### EXERCISE TASK
Please return every line of the records below that contains the word "upper".
****
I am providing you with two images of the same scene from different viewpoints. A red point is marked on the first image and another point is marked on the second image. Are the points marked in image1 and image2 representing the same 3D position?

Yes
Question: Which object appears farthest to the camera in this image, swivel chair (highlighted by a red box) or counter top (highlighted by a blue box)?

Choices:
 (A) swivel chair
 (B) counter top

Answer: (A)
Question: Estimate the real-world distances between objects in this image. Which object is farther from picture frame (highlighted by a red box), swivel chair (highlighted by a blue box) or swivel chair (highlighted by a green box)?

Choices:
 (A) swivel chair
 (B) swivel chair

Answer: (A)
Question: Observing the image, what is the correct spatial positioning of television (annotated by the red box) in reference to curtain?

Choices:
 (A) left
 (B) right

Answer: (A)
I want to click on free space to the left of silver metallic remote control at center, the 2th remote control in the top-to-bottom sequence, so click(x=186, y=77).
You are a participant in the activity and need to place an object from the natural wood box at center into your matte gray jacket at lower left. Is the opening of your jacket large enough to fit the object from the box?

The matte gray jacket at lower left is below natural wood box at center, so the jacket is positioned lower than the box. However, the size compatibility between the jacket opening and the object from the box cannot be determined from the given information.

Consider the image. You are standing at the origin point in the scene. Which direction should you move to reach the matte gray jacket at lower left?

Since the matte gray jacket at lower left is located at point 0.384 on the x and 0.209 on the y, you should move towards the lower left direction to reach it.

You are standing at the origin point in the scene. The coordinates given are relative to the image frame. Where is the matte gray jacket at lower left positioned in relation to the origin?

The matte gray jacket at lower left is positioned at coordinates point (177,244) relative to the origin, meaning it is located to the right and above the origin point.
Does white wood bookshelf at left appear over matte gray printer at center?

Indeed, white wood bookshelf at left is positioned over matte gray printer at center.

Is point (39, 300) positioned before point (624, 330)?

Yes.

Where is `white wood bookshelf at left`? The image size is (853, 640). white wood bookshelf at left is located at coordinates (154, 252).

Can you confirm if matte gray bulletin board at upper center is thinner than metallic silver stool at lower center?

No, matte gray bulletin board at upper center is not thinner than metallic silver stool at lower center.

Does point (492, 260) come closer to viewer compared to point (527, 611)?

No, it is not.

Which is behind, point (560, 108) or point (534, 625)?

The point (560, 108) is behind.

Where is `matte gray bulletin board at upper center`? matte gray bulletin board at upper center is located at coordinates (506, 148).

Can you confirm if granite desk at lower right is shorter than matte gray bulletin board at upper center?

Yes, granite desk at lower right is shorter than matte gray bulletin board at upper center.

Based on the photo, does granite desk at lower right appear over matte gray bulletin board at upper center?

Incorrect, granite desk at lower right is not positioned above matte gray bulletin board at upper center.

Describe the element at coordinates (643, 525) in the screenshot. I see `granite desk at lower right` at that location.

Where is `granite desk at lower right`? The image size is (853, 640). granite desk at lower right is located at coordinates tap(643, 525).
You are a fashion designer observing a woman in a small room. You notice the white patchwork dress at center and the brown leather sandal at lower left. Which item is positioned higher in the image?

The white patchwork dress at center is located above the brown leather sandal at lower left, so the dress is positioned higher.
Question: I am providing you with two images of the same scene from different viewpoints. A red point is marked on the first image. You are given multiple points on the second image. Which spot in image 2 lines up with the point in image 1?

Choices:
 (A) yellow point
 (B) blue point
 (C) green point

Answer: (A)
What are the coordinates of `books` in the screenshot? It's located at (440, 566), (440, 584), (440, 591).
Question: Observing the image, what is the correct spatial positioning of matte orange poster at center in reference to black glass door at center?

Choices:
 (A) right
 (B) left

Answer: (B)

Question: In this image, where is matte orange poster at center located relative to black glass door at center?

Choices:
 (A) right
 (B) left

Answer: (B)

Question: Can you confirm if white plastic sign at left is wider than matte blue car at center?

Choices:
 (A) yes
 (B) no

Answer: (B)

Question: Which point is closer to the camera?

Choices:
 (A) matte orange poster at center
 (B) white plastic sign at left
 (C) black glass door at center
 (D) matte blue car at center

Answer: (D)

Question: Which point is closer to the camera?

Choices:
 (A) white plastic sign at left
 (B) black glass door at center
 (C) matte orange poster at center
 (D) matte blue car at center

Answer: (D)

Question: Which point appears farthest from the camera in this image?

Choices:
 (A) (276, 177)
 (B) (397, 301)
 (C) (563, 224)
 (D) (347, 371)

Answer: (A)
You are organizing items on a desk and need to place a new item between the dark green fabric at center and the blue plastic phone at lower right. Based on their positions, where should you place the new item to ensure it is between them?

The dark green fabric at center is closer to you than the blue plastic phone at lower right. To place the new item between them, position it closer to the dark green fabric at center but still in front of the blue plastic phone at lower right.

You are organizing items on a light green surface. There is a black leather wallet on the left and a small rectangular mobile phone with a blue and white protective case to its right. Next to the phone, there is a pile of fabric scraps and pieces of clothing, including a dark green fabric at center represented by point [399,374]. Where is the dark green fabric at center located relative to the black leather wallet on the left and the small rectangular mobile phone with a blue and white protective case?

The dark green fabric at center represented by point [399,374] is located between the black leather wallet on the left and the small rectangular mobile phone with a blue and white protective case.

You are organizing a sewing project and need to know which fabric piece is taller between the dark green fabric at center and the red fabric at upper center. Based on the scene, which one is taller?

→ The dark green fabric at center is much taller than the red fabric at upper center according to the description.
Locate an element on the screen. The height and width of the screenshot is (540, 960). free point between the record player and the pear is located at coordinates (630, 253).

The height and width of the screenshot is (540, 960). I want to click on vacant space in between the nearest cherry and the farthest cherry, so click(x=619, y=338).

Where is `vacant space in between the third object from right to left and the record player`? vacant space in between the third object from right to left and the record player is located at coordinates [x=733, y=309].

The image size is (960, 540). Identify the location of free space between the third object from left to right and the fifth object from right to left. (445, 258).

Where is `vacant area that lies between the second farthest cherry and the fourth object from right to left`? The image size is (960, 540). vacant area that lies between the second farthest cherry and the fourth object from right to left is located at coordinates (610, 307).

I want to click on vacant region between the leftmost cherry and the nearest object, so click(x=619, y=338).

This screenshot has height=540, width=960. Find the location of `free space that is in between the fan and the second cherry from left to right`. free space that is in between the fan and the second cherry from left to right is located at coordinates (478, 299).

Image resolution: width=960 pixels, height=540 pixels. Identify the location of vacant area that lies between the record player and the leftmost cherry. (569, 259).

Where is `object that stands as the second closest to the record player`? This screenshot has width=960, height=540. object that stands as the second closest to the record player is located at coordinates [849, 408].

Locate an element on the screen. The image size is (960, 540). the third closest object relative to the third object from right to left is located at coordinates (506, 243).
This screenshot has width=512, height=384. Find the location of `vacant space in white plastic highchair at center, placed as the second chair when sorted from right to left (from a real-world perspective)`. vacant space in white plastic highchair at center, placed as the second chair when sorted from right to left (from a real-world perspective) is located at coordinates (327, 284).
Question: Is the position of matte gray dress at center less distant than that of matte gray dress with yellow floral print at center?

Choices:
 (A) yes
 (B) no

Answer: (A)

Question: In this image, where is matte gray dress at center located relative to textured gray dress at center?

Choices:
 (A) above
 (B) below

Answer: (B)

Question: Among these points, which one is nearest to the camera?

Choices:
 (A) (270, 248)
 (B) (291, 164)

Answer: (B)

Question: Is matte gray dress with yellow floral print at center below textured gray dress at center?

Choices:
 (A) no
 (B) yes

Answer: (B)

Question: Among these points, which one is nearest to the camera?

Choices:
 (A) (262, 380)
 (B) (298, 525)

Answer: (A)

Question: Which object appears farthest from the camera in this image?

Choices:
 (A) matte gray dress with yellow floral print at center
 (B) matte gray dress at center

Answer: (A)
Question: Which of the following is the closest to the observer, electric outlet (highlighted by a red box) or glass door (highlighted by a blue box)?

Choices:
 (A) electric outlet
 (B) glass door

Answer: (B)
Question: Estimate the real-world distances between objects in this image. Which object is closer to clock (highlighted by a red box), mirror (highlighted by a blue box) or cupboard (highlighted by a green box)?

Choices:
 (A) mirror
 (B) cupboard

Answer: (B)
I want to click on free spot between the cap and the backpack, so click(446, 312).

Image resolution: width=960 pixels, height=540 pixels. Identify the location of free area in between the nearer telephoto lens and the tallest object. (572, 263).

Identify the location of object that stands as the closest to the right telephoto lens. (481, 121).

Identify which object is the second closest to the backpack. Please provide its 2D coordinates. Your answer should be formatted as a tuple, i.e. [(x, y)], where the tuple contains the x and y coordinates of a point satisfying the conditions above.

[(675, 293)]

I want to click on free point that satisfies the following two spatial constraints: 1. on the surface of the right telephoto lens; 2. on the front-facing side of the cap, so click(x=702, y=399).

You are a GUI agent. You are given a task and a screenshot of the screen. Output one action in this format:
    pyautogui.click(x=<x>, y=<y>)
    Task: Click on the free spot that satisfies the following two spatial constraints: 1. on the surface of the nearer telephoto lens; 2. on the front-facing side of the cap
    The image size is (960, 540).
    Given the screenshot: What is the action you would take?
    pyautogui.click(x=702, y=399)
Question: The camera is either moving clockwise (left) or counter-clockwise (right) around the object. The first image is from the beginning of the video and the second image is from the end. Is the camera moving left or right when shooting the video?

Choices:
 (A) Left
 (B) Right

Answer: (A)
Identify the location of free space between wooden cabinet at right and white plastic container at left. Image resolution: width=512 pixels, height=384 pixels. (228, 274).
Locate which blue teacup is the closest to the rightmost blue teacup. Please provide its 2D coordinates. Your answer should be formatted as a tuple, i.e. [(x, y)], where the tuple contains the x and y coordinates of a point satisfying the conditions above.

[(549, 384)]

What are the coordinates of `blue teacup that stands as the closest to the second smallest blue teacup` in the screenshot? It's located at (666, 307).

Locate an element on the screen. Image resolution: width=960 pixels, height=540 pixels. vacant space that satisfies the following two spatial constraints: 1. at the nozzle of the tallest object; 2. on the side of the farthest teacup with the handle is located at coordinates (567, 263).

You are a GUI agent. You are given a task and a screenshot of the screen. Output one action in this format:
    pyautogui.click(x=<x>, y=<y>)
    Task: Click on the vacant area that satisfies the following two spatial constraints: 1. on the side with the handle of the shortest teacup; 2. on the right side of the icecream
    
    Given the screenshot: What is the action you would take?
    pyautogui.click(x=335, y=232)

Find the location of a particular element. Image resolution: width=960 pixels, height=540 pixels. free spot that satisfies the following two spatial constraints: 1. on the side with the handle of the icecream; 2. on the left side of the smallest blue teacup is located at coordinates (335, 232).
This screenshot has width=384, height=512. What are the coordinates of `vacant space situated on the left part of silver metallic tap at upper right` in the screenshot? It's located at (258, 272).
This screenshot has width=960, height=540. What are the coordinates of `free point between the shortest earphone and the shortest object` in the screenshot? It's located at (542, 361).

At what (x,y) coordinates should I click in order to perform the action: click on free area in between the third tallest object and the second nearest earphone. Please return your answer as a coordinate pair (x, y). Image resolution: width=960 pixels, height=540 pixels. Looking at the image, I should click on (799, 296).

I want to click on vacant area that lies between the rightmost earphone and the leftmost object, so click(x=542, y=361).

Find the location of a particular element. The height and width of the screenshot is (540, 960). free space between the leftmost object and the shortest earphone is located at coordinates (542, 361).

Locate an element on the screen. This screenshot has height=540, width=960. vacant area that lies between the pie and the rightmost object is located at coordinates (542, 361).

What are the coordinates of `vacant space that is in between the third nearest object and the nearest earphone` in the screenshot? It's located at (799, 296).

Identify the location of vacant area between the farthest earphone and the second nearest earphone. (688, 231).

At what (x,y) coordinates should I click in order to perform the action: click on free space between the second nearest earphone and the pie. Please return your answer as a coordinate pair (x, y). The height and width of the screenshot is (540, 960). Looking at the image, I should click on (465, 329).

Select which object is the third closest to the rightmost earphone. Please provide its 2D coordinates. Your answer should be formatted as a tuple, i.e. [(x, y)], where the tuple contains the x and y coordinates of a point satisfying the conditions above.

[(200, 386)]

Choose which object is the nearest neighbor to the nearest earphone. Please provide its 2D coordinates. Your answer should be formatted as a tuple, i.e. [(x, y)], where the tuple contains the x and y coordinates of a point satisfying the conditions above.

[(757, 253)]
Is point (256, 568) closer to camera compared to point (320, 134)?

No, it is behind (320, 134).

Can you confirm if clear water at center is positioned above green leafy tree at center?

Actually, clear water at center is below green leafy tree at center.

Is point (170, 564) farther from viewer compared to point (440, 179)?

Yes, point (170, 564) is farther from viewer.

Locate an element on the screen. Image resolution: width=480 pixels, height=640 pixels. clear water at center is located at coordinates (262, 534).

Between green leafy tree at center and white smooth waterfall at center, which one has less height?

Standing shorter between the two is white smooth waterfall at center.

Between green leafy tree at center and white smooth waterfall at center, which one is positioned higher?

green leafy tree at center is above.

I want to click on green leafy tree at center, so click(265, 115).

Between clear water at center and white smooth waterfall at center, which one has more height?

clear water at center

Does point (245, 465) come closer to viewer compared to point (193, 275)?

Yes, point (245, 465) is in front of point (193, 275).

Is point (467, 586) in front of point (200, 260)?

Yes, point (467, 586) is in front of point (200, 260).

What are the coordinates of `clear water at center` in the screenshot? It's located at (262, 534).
****
### THE SOLUTION
Can you confirm if matte gray bulletin board at upper center is thinner than metallic silver stool at lower center?
No, matte gray bulletin board at upper center is not thinner than metallic silver stool at lower center.
Where is `matte gray bulletin board at upper center`? matte gray bulletin board at upper center is located at coordinates (506, 148).
Can you confirm if granite desk at lower right is shorter than matte gray bulletin board at upper center?
Yes, granite desk at lower right is shorter than matte gray bulletin board at upper center.
Based on the photo, does granite desk at lower right appear over matte gray bulletin board at upper center?
Incorrect, granite desk at lower right is not positioned above matte gray bulletin board at upper center.
You are organizing a sewing project and need to know which fabric piece is taller between the dark green fabric at center and the red fabric at upper center. Based on the scene, which one is taller?
→ The dark green fabric at center is much taller than the red fabric at upper center according to the description.
This screenshot has width=384, height=512. What are the coordinates of `vacant space situated on the left part of silver metallic tap at upper right` in the screenshot? It's located at (258, 272).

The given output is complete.